● **WHAT TO WORK ON**
Every line from the one containing "Q207: PNP S8550" to the end of the records below must be copied exactly, and no pictures may be included.

● **DATASET ENTRIES**
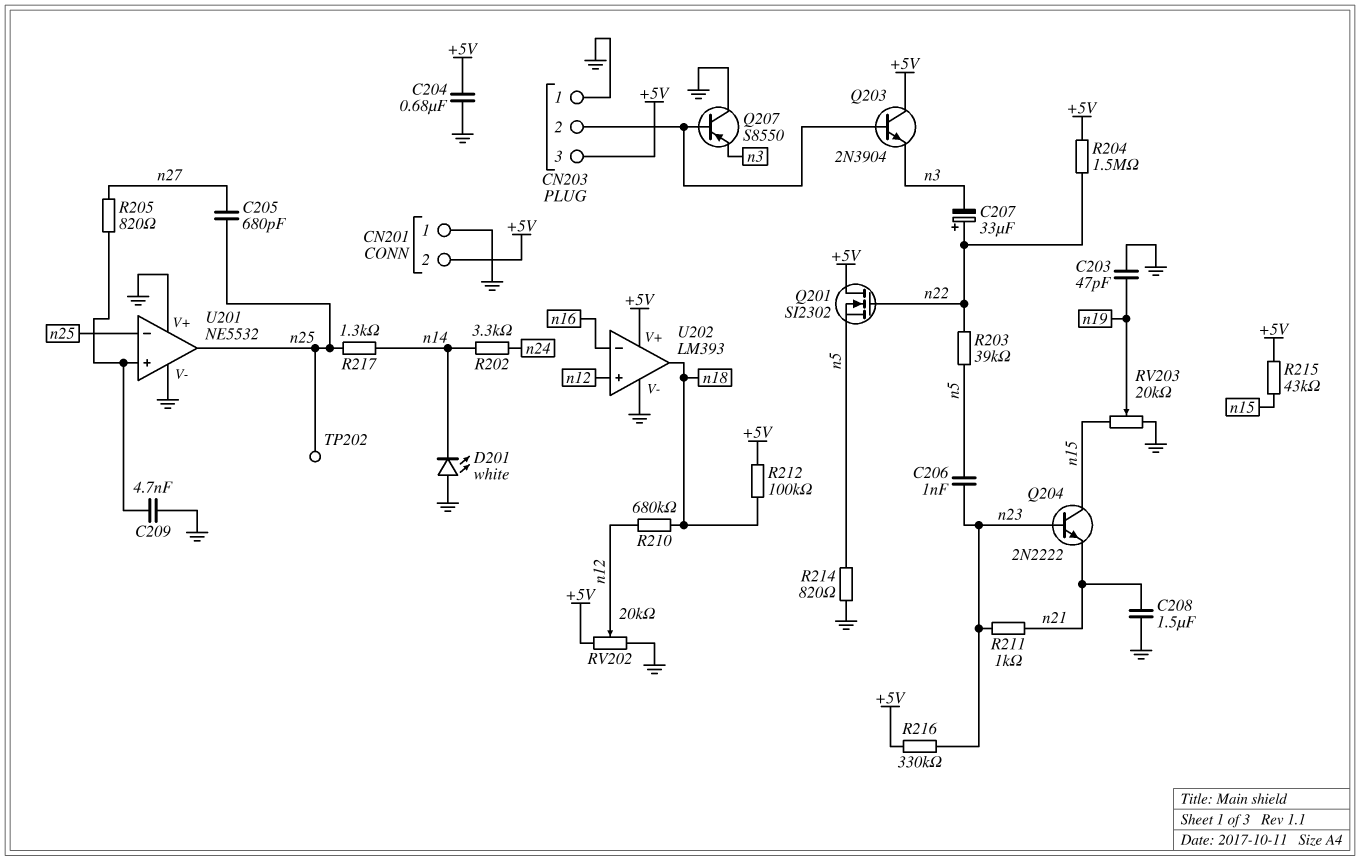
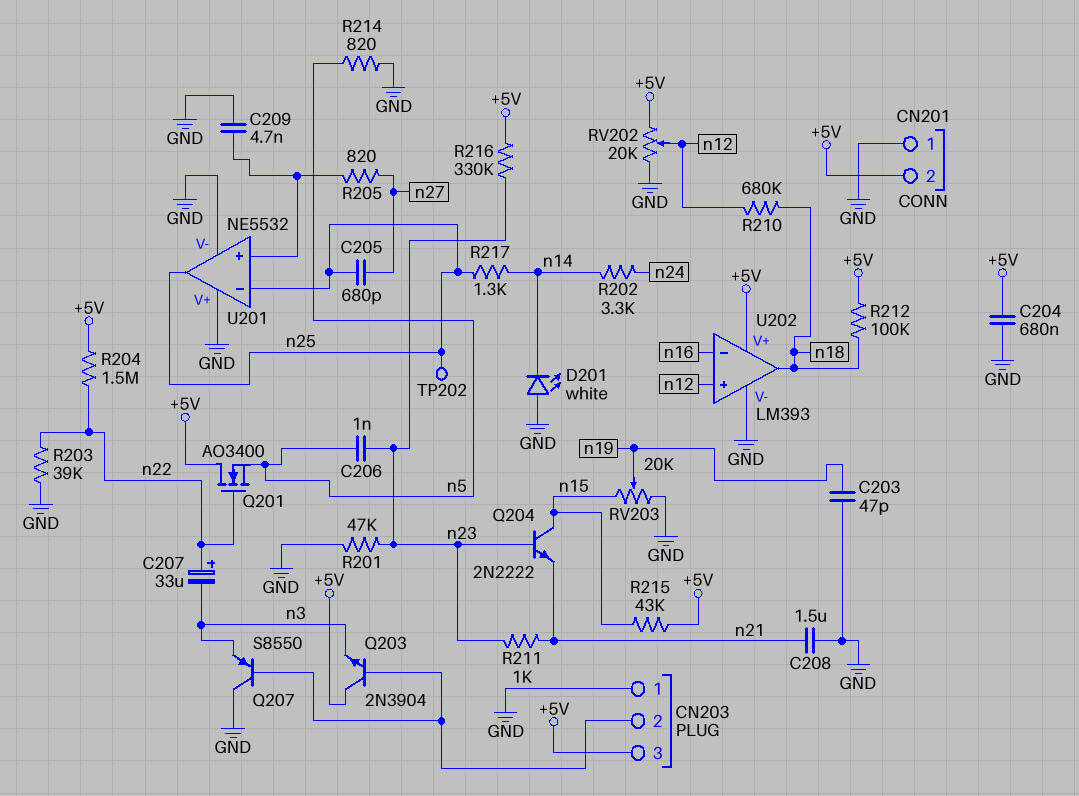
Q201: NMOS SI2302 (G n22, D +5V, S n5) -> NMOS AO3400 (G n22, D +5V, S n5)
R201: none -> 47k (GND, n23)
R203: 39k (n5, n22) -> 39k (GND, n22)

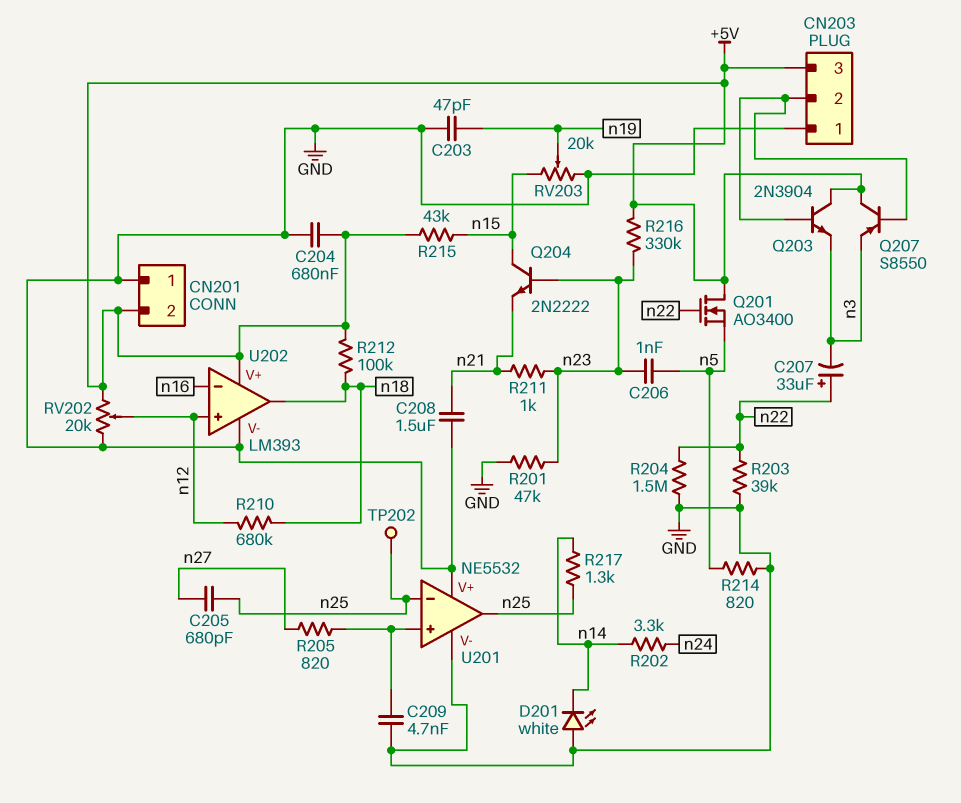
Q207: PNP S8550 (B CN203/2, C GND, E n3) -> PNP S8550 (B CN203/2, C +5V, E n3)
R204: 1.5M (+5V, n22) -> 1.5M (GND, n22)

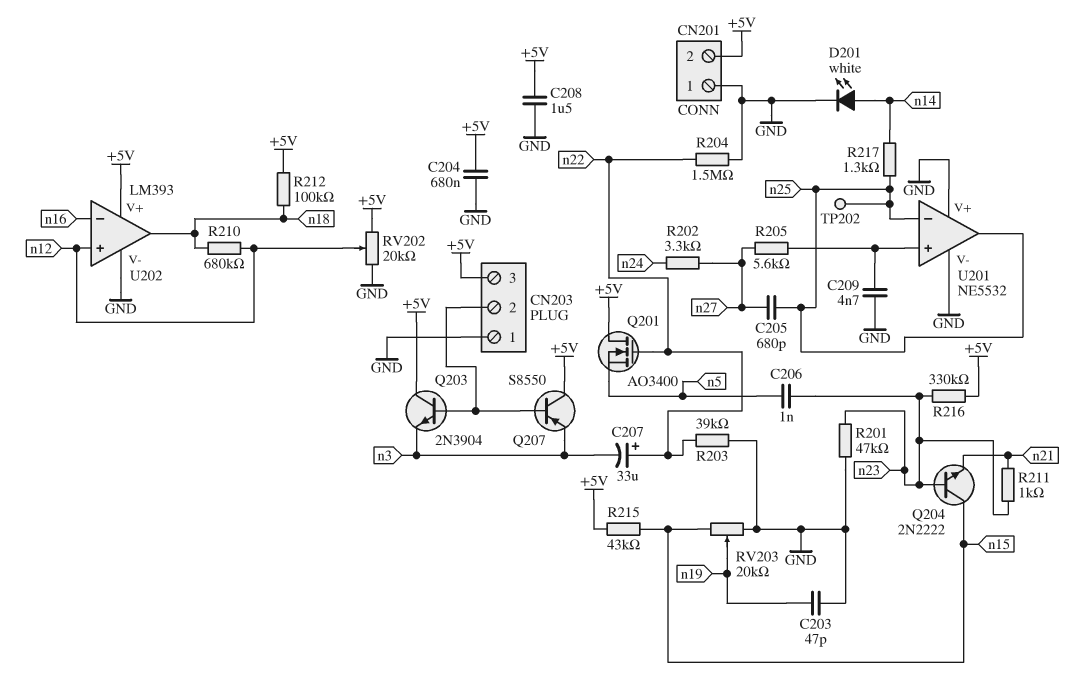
C208: 1.5uF (GND, n21) -> 1.5uF (+5V, GND)
D201: LED white (A GND, K n14) -> LED white (A n14, K GND)
R202: 3.3k (n14, n24) -> 3.3k (n24, n27)
R205: 820 (U201/in+, n27) -> 5.6k (U201/in+, n27)
R214: 820 (GND, n5) -> none

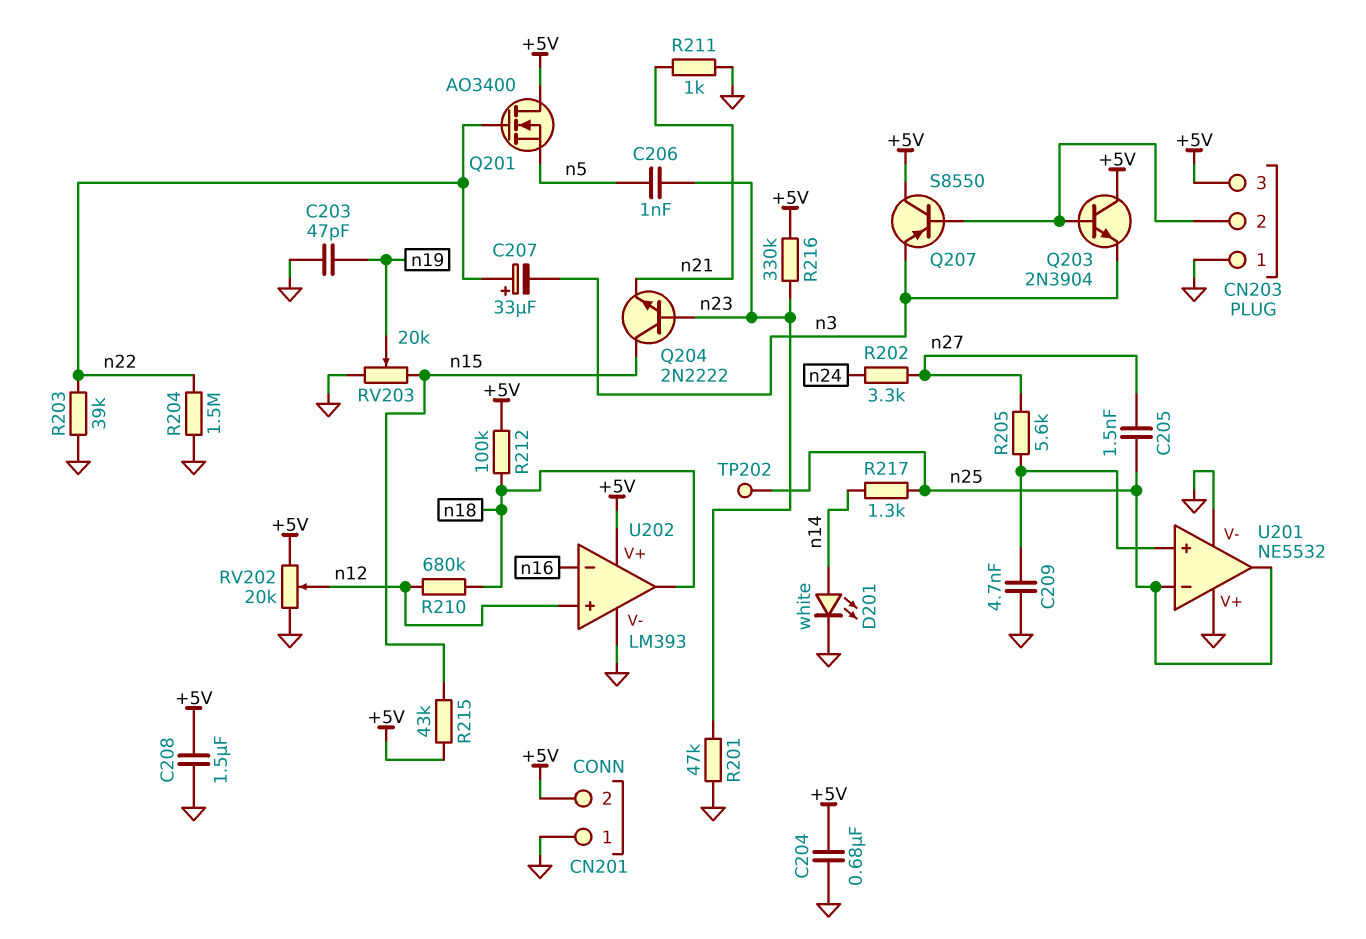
C205: 680pF (n25, n27) -> 1.5nF (n25, n27)
R211: 1k (n21, n23) -> 1k (GND, n21)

● **ANSWER TO THE EXERCISE**
Q207: PNP S8550 (B CN203/2, C GND, E n3) -> PNP S8550 (B CN203/2, C +5V, E n3)
R204: 1.5M (+5V, n22) -> 1.5M (GND, n22)

C208: 1.5uF (GND, n21) -> 1.5uF (+5V, GND)
D201: LED white (A GND, K n14) -> LED white (A n14, K GND)
R202: 3.3k (n14, n24) -> 3.3k (n24, n27)
R205: 820 (U201/in+, n27) -> 5.6k (U201/in+, n27)
R214: 820 (GND, n5) -> none

C205: 680pF (n25, n27) -> 1.5nF (n25, n27)
R211: 1k (n21, n23) -> 1k (GND, n21)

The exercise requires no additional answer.